# Task instructions
Please repeat the records below exactly, skipping any pictures.
Start of Block
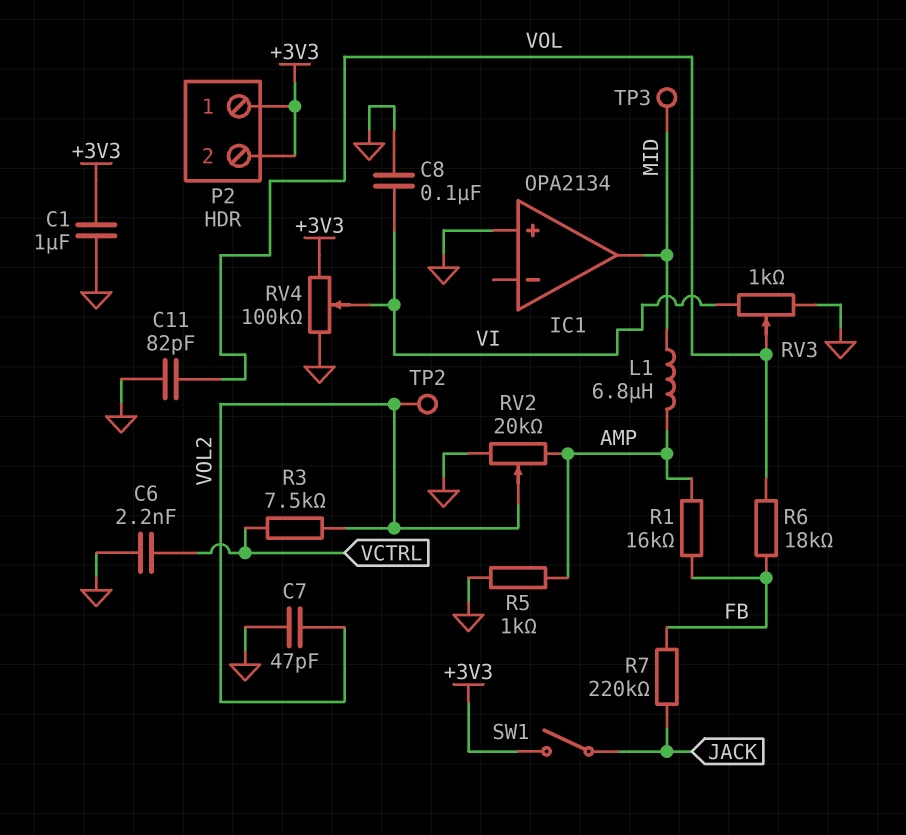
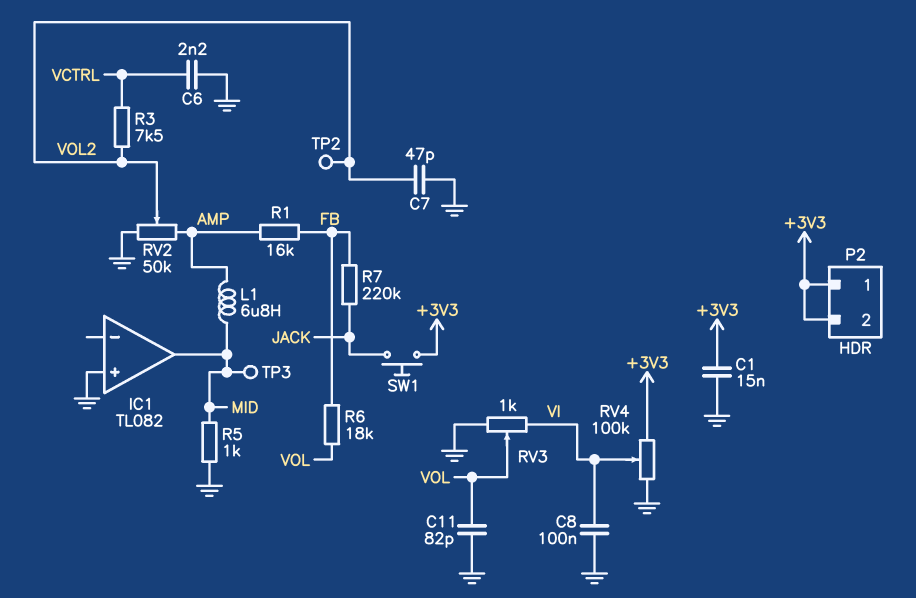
C1: 1uF (+3V3, GND) -> 15nF (+3V3, GND)
IC1: OPA2134 -> TL082
R5: 1k (AMP, GND) -> 1k (GND, MID)
RV2: 20k (AMP, GND, wiper VOL2) -> 50k (AMP, GND, wiper VOL2)
SW1: switch (+3V3, JACK) -> button (+3V3, JACK)

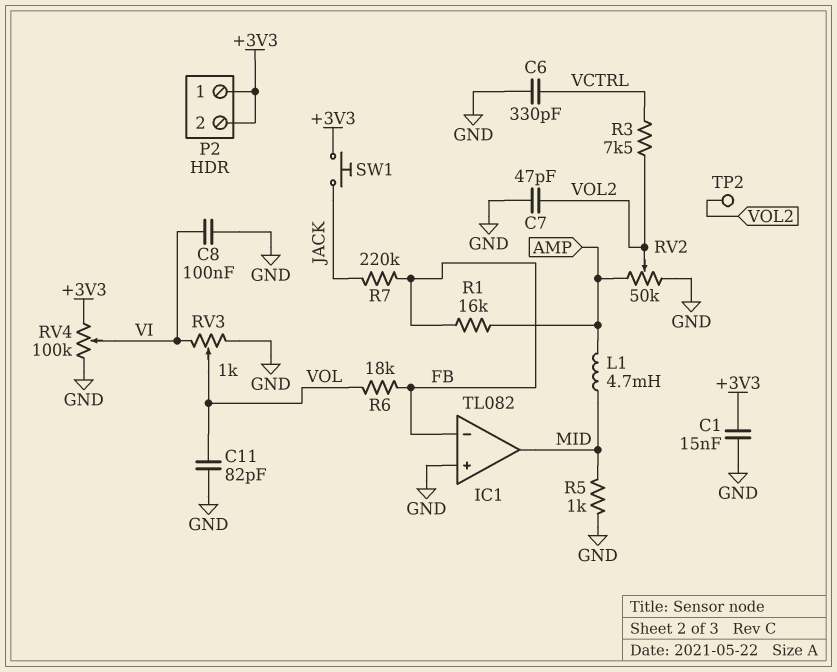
C6: 2.2nF (GND, VCTRL) -> 330pF (GND, VCTRL)
IC1 pin in-: none -> FB
L1: 6.8uH (AMP, MID) -> 4.7mH (AMP, MID)
TP3: test point (MID) -> none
End of Block
# Written response
C1: 1uF (+3V3, GND) -> 15nF (+3V3, GND)
IC1: OPA2134 -> TL082
R5: 1k (AMP, GND) -> 1k (GND, MID)
RV2: 20k (AMP, GND, wiper VOL2) -> 50k (AMP, GND, wiper VOL2)
SW1: switch (+3V3, JACK) -> button (+3V3, JACK)

C6: 2.2nF (GND, VCTRL) -> 330pF (GND, VCTRL)
IC1 pin in-: none -> FB
L1: 6.8uH (AMP, MID) -> 4.7mH (AMP, MID)
TP3: test point (MID) -> none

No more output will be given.